Return each line below holding the string "none".

[Input records]

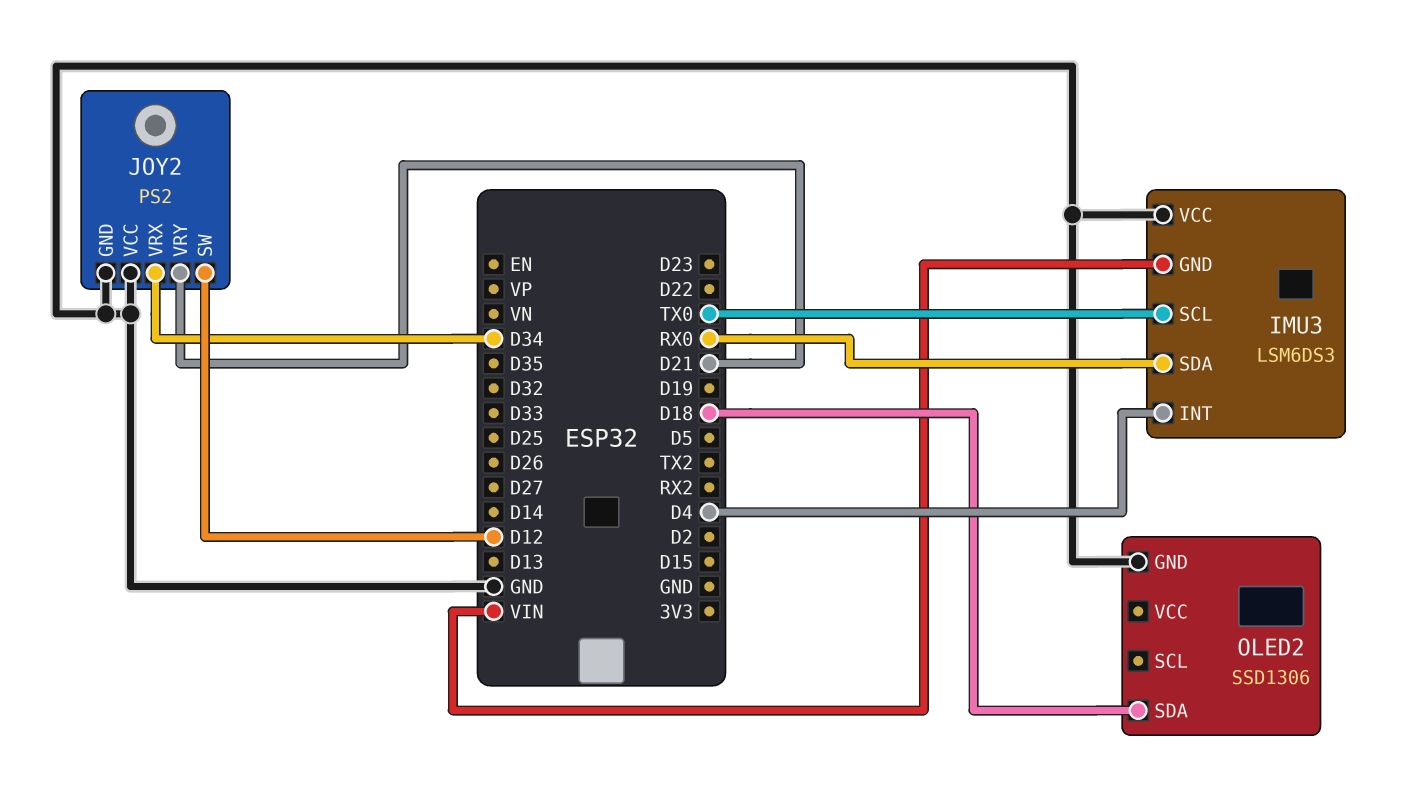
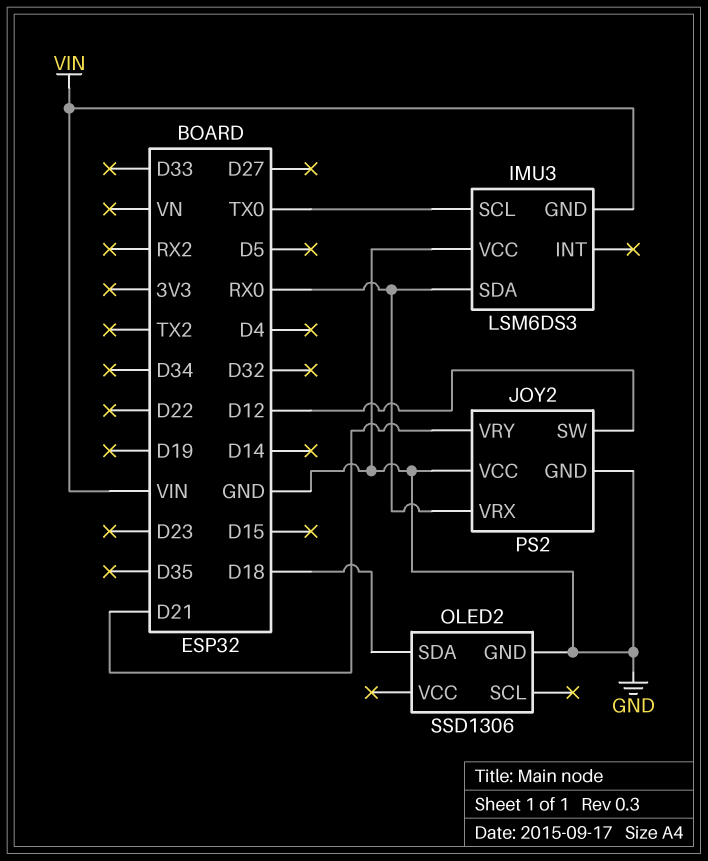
IMU3 pin INT: D4 -> none
JOY2 pin VRX: D34 -> RX0

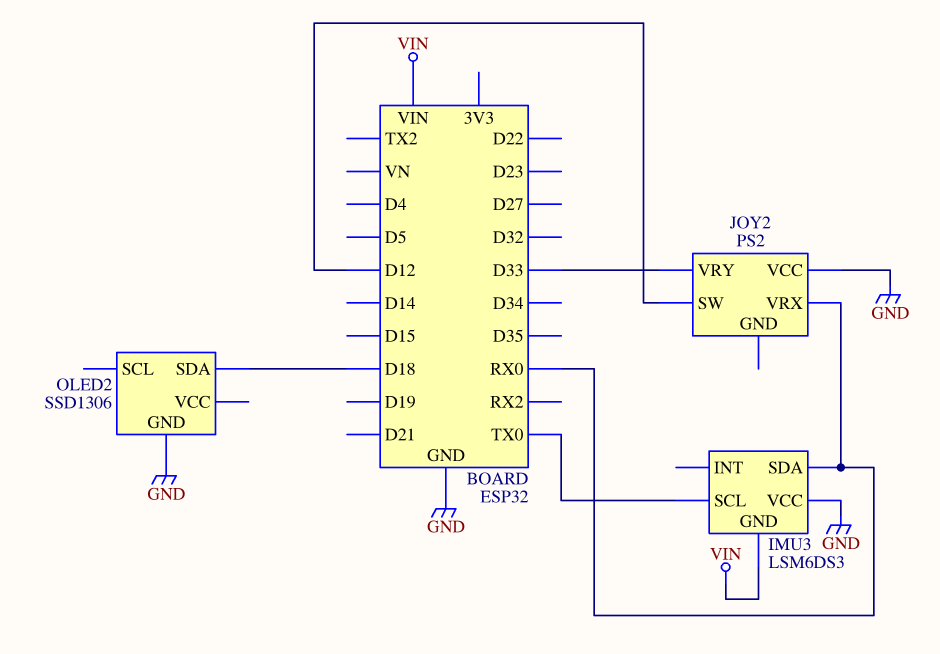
JOY2 pin GND: GND -> none
JOY2 pin VRY: D21 -> D33

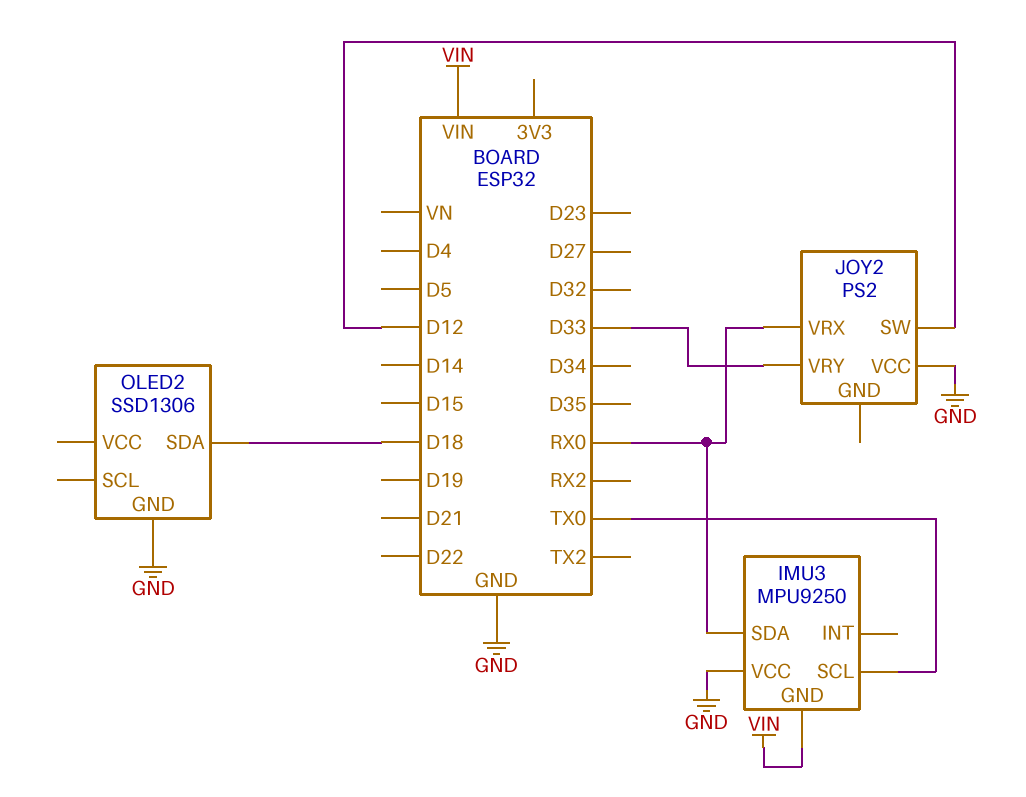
IMU3: LSM6DS3 -> MPU9250

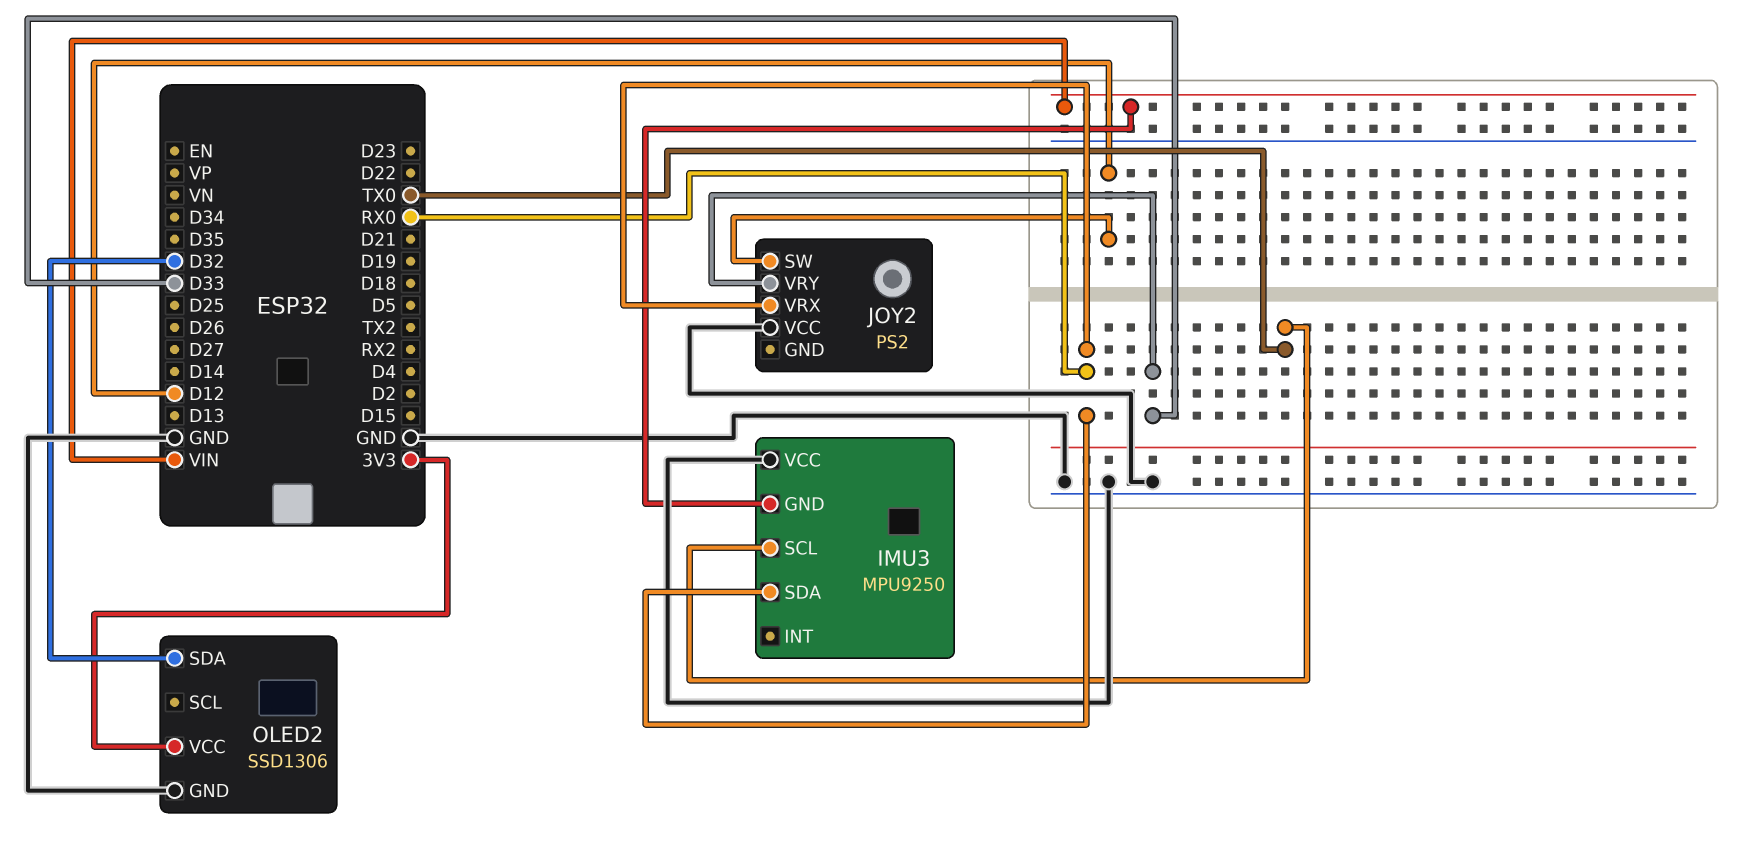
OLED2 pin SDA: D18 -> D32
OLED2 pin VCC: none -> 3V3

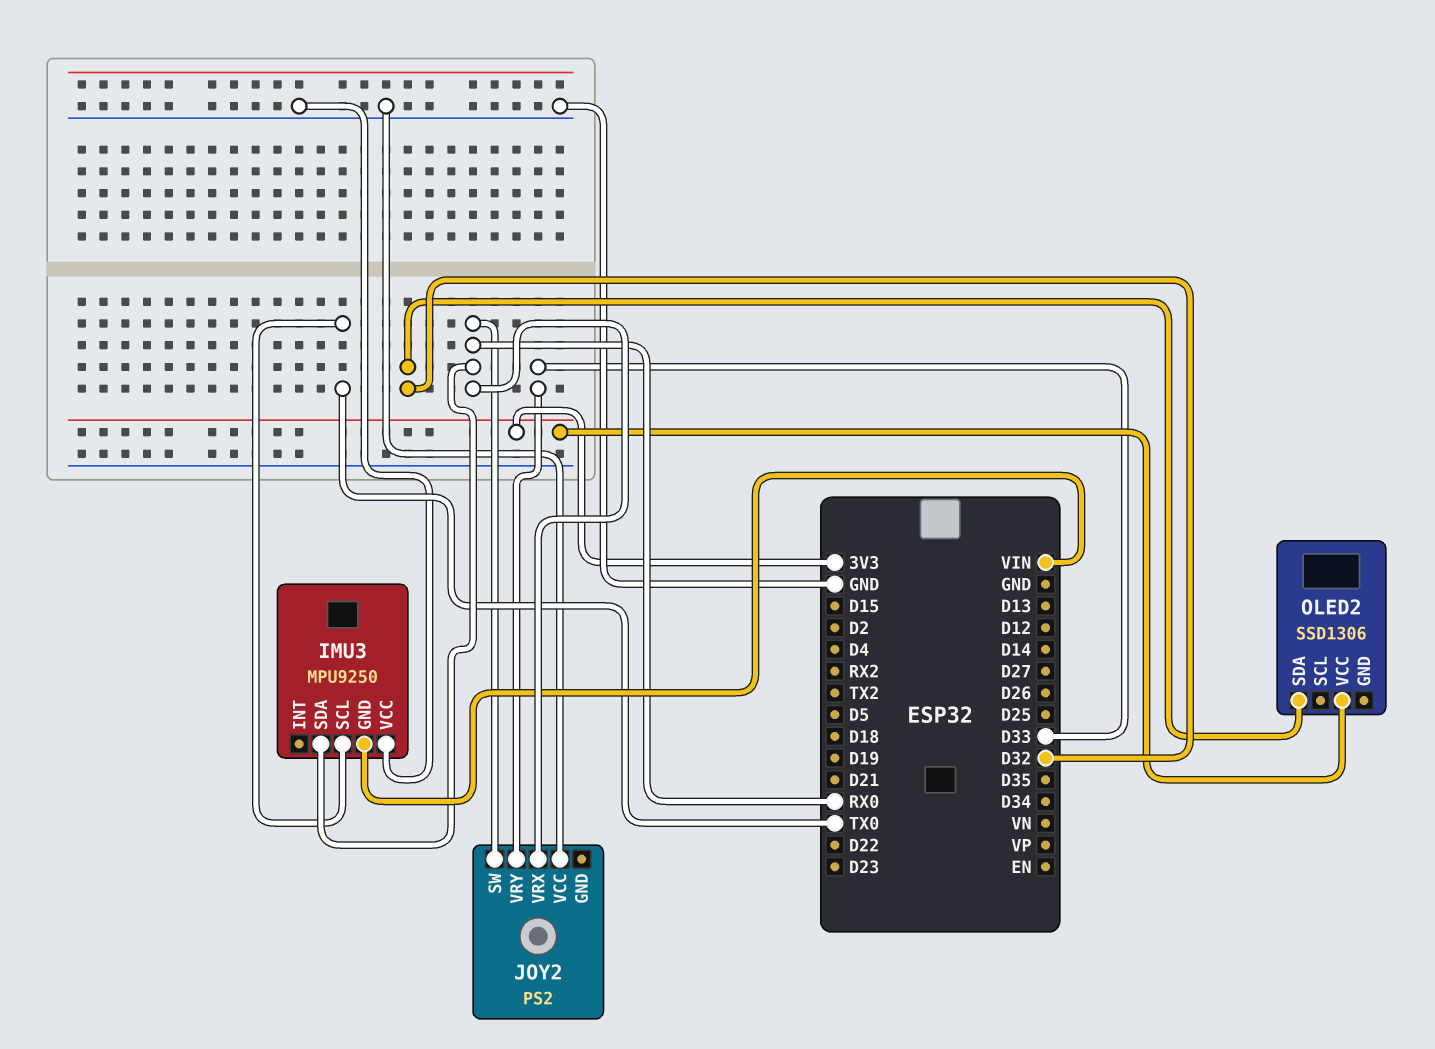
JOY2 pin SW: D12 -> RX0
OLED2 pin GND: GND -> none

[/Input records]

Task solution
IMU3 pin INT: D4 -> none
JOY2 pin GND: GND -> none
OLED2 pin VCC: none -> 3V3
OLED2 pin GND: GND -> none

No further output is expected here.